What you need to do =
Transcribe the records below exactly as they appear, omitting any pictures.

Input data =
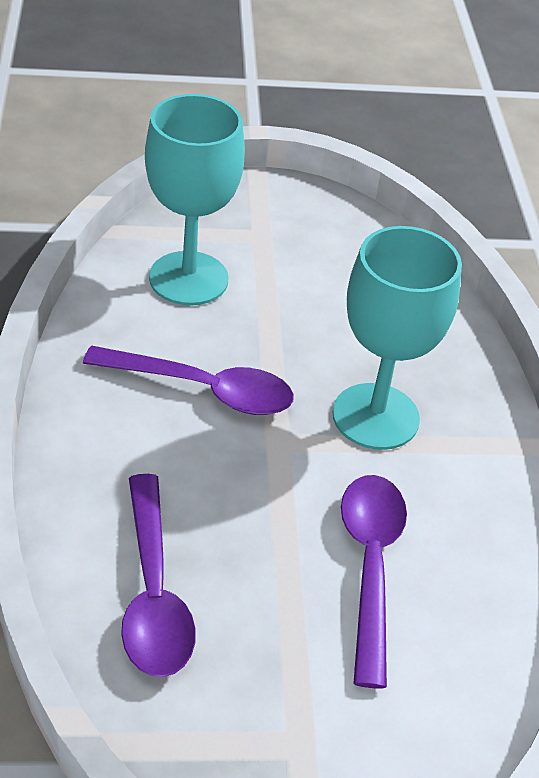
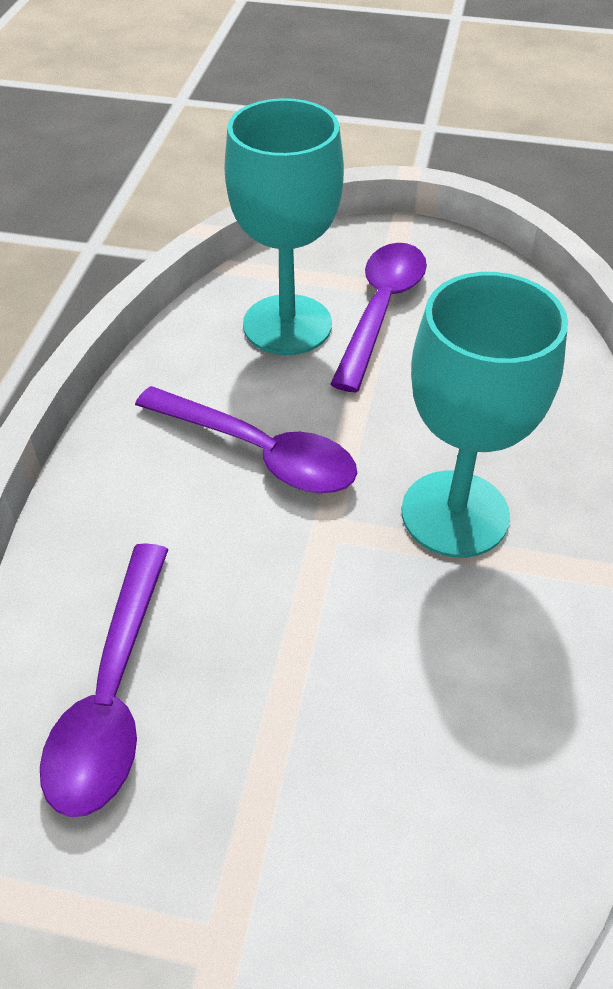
camera: 20 degrees right, 5 degrees up
(370, 567) = (389, 710): purple spoon -> purple spoon (380, 311)

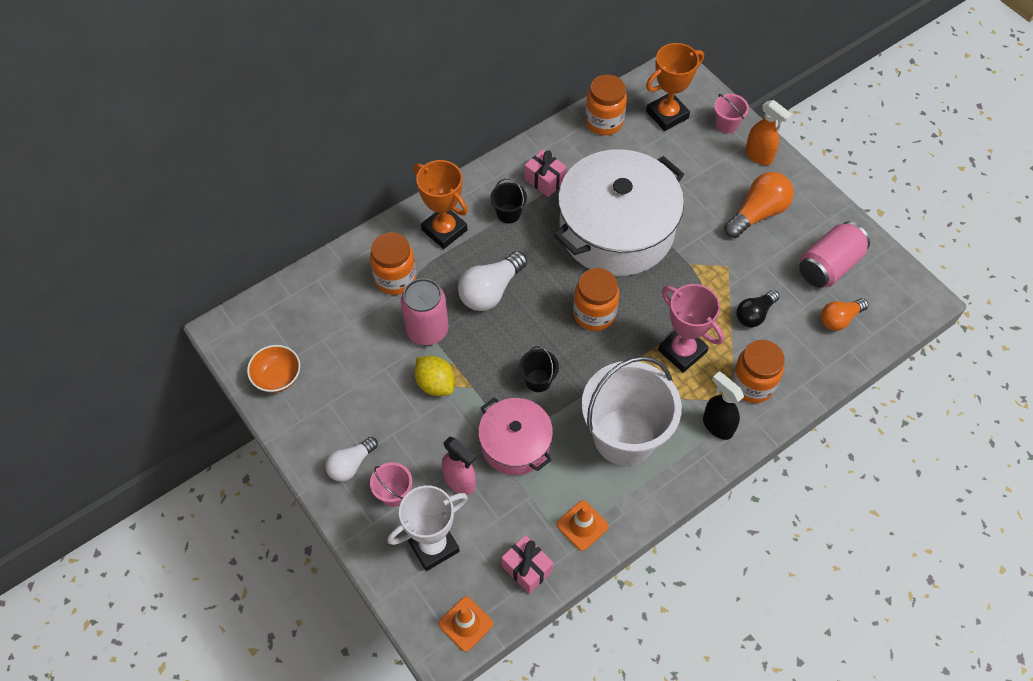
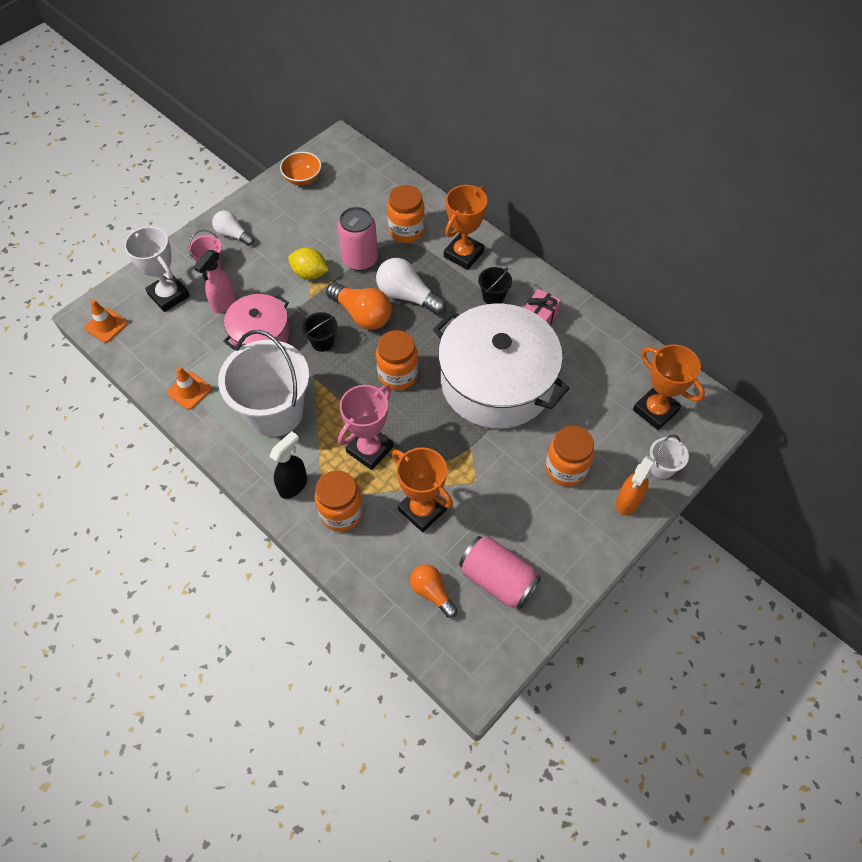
camera: 80 degrees right, 0 degrees up
(435, 384) = (310, 273): yellow lemon -> yellow lemon turned 75 degrees clockwise
(527, 568) = (151, 358): pink gift -> none
(604, 122) = (626, 356): orange jar -> orange jar (566, 469)
(727, 124) = (662, 467): pink bucket -> white bucket
(754, 314) = (422, 509): black light bulb -> orange trophy
(757, 213) = (549, 505): orange light bulb -> orange light bulb (362, 314)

Solution to the problem =
camera: 20 degrees right, 5 degrees up
(370, 567) = (389, 710): purple spoon -> purple spoon (380, 311)

camera: 80 degrees right, 0 degrees up
(435, 384) = (310, 273): yellow lemon -> yellow lemon turned 75 degrees clockwise
(527, 568) = (151, 358): pink gift -> none
(604, 122) = (626, 356): orange jar -> orange jar (566, 469)
(727, 124) = (662, 467): pink bucket -> white bucket
(754, 314) = (422, 509): black light bulb -> orange trophy
(757, 213) = (549, 505): orange light bulb -> orange light bulb (362, 314)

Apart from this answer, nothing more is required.